** Your assignment **
In the data below, which lines hold "size"? Copy every one.
◇ ◇ ◇ ◇ ◇ ◇ ◇
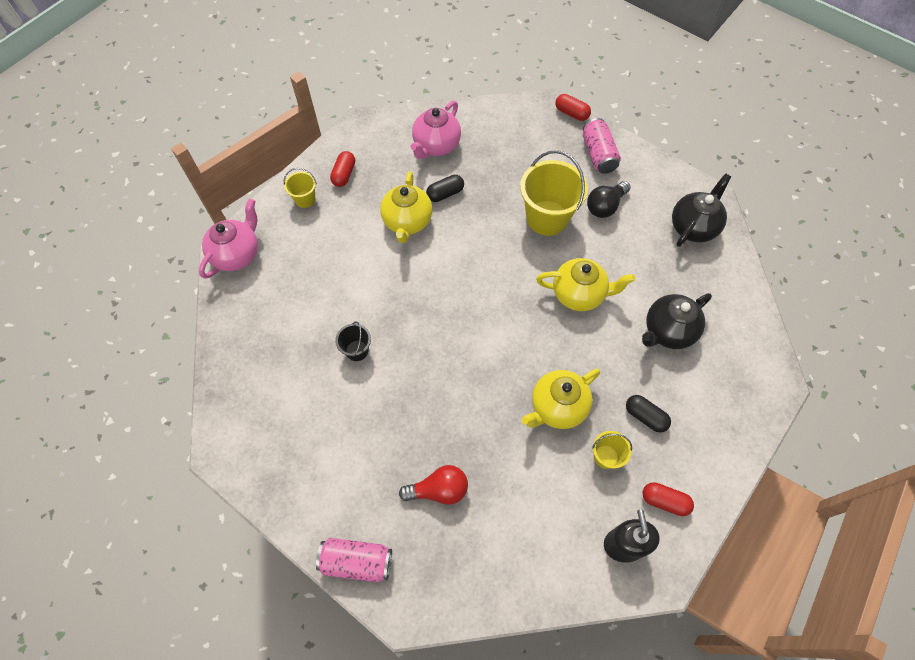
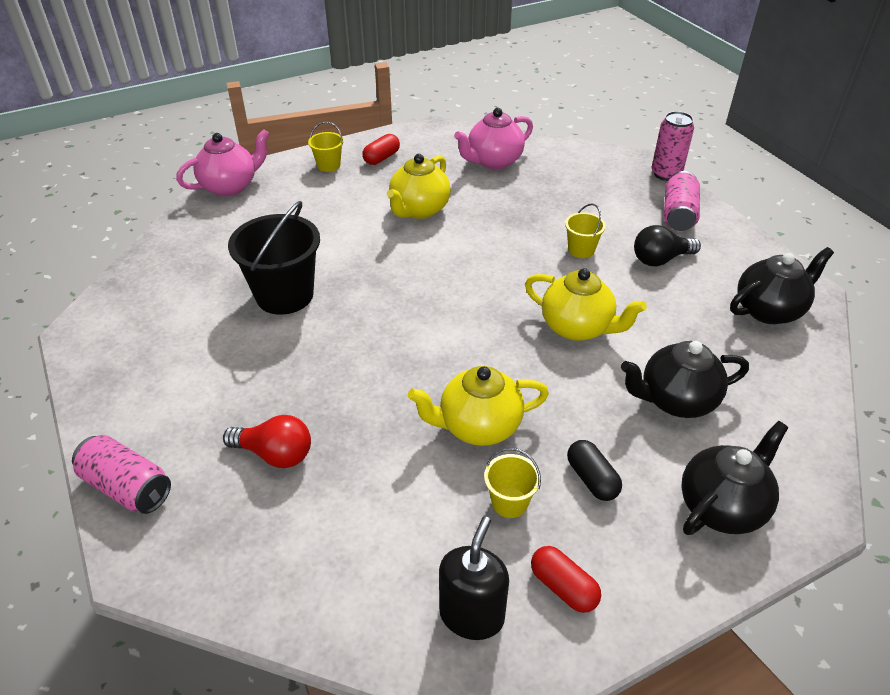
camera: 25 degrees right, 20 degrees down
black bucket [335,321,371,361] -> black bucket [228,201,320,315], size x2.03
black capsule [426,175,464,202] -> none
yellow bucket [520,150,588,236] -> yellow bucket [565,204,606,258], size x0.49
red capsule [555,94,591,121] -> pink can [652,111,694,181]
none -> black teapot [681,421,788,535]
◇ ◇ ◇ ◇ ◇ ◇ ◇
** Written response **
black bucket [335,321,371,361] -> black bucket [228,201,320,315], size x2.03
yellow bucket [520,150,588,236] -> yellow bucket [565,204,606,258], size x0.49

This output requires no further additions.